→ What you need to do: Copy all the lines of the data that include the word "minus".

→ Collected data entries:
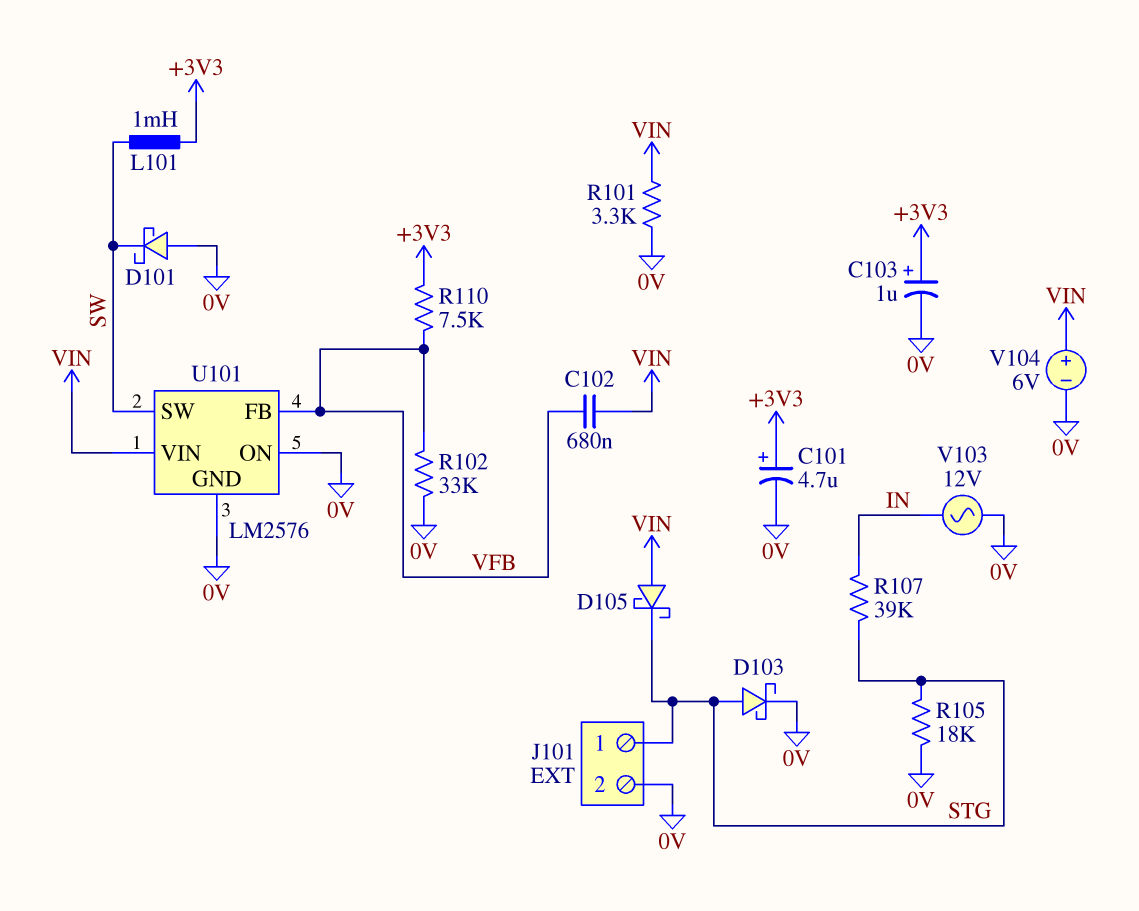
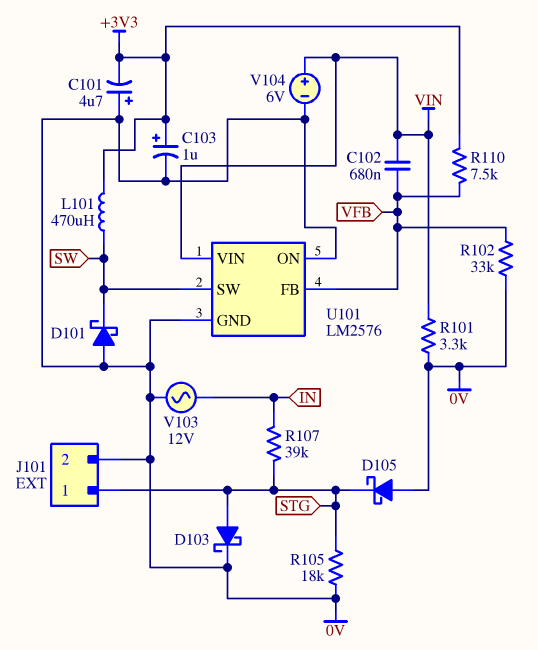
C101: 4.7uF (plus +3V3, minus 0V) -> 4.7uF (plus 0V, minus +3V3)
D105: schottky (A VIN, K STG) -> schottky (A 0V, K STG)
L101: 1mH (+3V3, SW) -> 470uH (+3V3, SW)

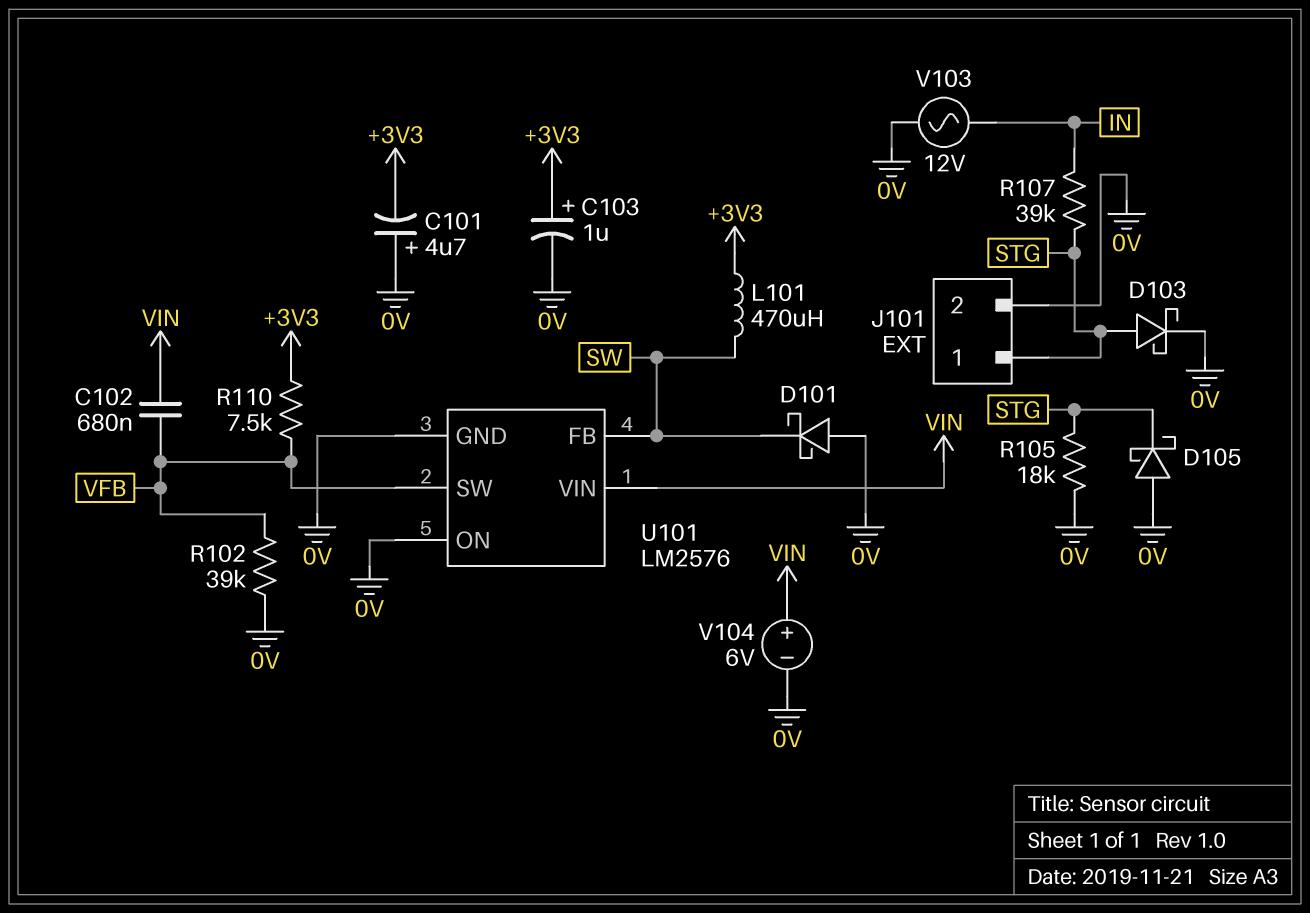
R101: 3.3k (0V, VIN) -> none
R102: 33k (0V, VFB) -> 39k (0V, VFB)
U101 pin FB: VFB -> SW
U101 pin SW: SW -> VFB

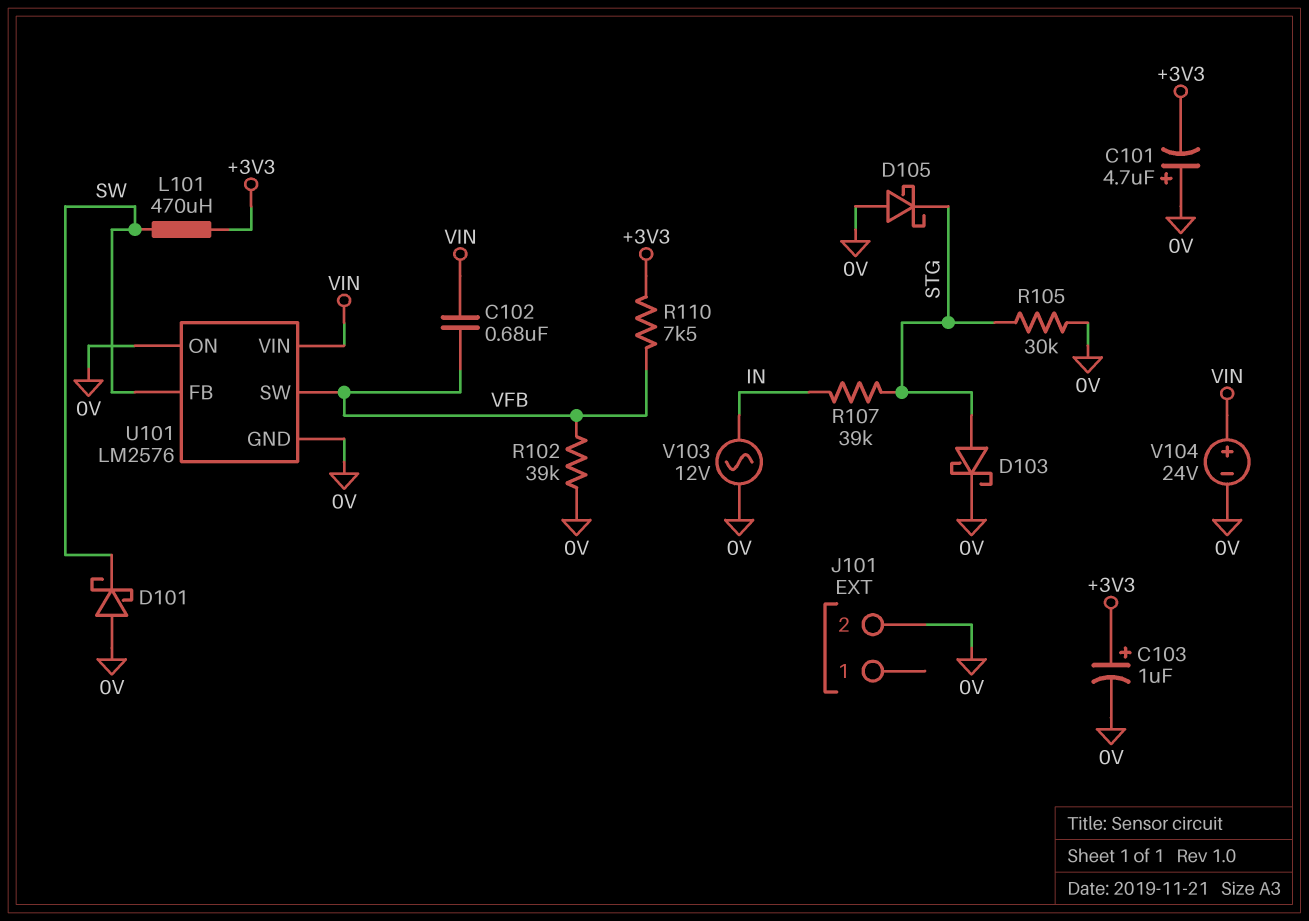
J101 pin 1: STG -> none
R105: 18k (0V, STG) -> 30k (0V, STG)
V104: 6V (plus VIN, minus 0V) -> 24V (plus VIN, minus 0V)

→ Solution to this task:
C101: 4.7uF (plus +3V3, minus 0V) -> 4.7uF (plus 0V, minus +3V3)
V104: 6V (plus VIN, minus 0V) -> 24V (plus VIN, minus 0V)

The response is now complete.